- WHAT YOU HAVE TO DO: Retrieve every line of the data holding the word "rotate".

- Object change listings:
■ ■ ■

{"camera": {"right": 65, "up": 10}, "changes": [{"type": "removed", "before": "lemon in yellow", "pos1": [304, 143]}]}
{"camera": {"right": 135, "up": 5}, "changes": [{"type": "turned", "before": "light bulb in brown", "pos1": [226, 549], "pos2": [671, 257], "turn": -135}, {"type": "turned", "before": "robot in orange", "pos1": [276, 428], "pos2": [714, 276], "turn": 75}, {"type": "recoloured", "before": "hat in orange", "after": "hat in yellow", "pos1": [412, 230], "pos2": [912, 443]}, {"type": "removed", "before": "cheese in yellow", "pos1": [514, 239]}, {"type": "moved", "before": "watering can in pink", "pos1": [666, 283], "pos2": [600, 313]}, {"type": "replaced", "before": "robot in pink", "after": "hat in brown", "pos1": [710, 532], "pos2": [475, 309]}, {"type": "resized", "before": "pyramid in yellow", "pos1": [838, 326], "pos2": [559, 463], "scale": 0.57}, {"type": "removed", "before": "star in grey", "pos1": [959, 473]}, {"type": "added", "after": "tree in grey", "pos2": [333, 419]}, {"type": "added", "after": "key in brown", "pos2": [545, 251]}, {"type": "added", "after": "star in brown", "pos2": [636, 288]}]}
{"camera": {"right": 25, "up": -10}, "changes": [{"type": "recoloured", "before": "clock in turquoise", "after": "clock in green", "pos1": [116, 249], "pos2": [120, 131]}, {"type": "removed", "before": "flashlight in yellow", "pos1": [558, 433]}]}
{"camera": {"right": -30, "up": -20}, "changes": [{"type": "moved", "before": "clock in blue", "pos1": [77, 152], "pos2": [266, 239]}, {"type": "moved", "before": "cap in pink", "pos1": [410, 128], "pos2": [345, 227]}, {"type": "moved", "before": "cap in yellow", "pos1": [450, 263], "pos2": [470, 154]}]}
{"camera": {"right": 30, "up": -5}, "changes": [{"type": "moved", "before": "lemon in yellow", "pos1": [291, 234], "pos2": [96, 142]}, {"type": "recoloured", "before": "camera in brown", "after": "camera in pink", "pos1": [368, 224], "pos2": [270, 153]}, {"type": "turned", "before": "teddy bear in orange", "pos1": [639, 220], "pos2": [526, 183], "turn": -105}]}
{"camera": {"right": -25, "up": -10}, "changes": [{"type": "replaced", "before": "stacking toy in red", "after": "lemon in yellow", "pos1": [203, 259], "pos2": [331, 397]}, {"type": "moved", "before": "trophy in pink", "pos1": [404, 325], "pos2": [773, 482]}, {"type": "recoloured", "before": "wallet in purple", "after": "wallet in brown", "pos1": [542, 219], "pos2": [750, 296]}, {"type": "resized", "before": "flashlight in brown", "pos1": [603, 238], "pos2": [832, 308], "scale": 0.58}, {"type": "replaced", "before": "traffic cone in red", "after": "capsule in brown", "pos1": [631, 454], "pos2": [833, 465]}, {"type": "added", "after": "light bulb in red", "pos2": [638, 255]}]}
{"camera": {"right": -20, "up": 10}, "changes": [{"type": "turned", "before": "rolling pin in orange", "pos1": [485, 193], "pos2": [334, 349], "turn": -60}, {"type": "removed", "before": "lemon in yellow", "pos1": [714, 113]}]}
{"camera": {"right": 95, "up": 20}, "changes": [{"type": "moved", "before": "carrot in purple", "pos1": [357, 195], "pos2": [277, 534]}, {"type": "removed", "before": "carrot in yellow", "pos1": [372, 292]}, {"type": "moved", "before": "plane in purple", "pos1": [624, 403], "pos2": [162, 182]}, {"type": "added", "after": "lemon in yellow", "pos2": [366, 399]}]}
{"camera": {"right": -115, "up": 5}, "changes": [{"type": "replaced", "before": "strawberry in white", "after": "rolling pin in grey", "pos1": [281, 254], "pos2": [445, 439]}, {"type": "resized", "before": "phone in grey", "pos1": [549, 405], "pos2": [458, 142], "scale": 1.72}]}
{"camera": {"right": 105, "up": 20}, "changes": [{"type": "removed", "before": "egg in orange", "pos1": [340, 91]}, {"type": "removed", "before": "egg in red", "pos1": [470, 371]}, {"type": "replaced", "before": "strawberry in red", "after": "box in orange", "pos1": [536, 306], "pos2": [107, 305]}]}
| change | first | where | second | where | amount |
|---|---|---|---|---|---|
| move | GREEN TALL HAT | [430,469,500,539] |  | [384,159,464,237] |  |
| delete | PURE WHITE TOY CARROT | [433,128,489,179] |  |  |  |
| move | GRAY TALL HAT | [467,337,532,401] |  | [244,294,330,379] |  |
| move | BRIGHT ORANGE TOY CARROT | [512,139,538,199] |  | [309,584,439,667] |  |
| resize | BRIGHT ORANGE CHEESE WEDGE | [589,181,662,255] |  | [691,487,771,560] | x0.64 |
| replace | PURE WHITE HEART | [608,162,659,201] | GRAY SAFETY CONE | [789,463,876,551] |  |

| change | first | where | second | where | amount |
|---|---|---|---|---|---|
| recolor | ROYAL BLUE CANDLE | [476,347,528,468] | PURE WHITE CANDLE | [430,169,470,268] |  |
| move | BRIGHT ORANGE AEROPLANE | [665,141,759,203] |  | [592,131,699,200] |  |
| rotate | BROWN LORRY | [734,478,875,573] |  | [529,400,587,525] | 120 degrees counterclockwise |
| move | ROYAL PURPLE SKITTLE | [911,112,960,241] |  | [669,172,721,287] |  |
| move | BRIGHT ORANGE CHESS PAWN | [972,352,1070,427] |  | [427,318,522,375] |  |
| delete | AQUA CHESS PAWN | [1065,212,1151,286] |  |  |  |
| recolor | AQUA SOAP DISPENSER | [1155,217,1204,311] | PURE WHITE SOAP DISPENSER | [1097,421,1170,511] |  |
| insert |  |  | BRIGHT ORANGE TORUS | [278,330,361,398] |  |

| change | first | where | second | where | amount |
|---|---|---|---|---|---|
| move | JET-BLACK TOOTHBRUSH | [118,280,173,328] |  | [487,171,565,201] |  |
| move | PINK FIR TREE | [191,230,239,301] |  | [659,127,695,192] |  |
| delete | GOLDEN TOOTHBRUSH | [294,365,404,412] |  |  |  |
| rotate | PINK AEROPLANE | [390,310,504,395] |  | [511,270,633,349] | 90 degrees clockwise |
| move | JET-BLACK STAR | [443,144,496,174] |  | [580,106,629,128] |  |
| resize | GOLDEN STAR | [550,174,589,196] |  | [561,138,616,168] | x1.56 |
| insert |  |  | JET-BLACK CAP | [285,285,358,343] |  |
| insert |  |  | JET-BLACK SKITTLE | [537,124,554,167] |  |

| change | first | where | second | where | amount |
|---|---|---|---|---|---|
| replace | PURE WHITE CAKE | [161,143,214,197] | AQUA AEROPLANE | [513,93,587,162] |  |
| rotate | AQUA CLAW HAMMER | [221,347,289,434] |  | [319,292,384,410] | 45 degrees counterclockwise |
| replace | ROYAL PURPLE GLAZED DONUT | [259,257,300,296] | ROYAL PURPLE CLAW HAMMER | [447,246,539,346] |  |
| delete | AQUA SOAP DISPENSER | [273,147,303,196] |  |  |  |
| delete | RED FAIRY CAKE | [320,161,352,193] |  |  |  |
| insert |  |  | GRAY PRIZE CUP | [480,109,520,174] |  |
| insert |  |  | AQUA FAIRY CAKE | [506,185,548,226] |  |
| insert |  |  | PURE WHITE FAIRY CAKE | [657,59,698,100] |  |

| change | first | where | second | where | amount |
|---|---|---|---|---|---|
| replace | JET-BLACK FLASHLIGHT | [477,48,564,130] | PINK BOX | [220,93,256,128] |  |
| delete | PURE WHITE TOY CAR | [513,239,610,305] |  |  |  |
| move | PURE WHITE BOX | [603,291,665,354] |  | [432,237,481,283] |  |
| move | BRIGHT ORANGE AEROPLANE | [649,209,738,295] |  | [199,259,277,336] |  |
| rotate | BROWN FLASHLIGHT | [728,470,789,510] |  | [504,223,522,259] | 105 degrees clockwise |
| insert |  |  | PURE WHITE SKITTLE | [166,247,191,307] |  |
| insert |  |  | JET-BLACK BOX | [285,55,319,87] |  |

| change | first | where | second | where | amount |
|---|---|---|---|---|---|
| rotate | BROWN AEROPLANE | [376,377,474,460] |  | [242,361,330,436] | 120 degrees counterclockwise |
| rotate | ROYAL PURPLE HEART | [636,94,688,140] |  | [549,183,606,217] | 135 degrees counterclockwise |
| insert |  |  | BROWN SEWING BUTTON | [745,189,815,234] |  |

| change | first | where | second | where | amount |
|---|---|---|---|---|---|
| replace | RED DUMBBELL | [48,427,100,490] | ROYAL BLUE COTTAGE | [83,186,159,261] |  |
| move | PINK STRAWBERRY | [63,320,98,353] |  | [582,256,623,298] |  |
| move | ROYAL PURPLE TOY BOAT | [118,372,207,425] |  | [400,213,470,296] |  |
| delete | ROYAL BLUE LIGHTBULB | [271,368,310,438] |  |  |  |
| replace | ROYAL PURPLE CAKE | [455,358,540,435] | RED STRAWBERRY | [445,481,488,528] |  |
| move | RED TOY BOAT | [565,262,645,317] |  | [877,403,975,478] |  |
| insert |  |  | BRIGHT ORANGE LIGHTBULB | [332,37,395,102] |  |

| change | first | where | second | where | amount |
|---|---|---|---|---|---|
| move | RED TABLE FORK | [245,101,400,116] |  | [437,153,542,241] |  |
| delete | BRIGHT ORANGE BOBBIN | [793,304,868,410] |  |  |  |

■ ■ ■

- OUTPUT FOR THIS EXERCISE:
| rotate | BROWN LORRY | [734,478,875,573] |  | [529,400,587,525] | 120 degrees counterclockwise |
| rotate | PINK AEROPLANE | [390,310,504,395] |  | [511,270,633,349] | 90 degrees clockwise |
| rotate | AQUA CLAW HAMMER | [221,347,289,434] |  | [319,292,384,410] | 45 degrees counterclockwise |
| rotate | BROWN FLASHLIGHT | [728,470,789,510] |  | [504,223,522,259] | 105 degrees clockwise |
| rotate | BROWN AEROPLANE | [376,377,474,460] |  | [242,361,330,436] | 120 degrees counterclockwise |
| rotate | ROYAL PURPLE HEART | [636,94,688,140] |  | [549,183,606,217] | 135 degrees counterclockwise |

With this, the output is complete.